Data provided section start
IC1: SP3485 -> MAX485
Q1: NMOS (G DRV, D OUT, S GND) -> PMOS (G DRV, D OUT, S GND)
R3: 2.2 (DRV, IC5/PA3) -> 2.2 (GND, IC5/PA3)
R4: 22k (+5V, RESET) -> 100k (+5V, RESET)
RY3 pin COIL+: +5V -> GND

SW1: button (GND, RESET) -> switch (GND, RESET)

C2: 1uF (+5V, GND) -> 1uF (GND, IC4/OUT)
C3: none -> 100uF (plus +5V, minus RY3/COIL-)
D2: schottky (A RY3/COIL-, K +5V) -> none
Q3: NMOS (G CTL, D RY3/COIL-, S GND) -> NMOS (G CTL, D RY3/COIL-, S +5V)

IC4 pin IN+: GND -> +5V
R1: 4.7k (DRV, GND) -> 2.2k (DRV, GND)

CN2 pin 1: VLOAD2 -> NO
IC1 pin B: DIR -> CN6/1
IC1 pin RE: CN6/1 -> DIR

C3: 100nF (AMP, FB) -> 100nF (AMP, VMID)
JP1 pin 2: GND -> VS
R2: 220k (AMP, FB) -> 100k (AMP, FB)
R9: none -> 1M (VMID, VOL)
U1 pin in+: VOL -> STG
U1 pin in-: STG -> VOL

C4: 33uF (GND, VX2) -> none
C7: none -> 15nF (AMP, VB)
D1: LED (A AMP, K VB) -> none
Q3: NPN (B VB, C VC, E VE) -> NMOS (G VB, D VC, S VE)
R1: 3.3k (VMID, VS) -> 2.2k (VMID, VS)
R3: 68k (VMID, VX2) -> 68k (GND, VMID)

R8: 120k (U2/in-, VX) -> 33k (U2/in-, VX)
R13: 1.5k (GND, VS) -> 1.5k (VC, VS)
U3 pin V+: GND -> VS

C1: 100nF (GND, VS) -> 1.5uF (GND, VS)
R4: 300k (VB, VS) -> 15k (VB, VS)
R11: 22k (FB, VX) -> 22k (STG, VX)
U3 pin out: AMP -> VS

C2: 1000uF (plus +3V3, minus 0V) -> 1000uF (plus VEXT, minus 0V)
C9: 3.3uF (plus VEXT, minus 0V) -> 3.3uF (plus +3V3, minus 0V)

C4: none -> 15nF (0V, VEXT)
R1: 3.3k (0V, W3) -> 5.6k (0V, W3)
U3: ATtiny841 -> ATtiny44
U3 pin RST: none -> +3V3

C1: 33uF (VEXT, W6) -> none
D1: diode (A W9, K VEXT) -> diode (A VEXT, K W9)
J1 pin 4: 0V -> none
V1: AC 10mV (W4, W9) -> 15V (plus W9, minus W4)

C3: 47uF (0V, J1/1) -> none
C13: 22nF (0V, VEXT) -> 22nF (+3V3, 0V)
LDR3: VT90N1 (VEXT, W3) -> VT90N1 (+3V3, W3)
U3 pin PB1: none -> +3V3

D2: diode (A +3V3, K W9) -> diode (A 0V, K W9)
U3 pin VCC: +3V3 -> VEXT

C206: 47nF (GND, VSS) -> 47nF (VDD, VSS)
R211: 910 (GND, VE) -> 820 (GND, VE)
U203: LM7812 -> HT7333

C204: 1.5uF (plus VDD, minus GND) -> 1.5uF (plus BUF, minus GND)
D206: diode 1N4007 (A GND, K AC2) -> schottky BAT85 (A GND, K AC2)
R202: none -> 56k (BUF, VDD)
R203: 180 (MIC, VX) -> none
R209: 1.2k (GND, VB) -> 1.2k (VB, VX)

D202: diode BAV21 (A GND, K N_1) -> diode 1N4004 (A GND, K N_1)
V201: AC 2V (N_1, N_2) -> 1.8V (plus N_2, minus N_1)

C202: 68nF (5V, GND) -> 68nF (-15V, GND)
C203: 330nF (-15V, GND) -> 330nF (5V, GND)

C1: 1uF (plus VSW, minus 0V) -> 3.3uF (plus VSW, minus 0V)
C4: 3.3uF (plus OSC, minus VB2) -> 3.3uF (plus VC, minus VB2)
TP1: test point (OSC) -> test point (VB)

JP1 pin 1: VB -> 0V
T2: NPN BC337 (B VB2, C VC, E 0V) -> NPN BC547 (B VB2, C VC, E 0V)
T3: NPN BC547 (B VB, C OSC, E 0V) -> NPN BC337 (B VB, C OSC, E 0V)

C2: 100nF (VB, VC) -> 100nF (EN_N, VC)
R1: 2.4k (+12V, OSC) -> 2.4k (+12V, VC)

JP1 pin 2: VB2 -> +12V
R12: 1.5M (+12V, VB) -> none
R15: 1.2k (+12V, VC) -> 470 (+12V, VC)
Data provided section end
What the task requires:
Filter the entries and copy out every line with the word "COIL".

The completed task:
RY3 pin COIL+: +5V -> GND
C3: none -> 100uF (plus +5V, minus RY3/COIL-)
D2: schottky (A RY3/COIL-, K +5V) -> none
Q3: NMOS (G CTL, D RY3/COIL-, S GND) -> NMOS (G CTL, D RY3/COIL-, S +5V)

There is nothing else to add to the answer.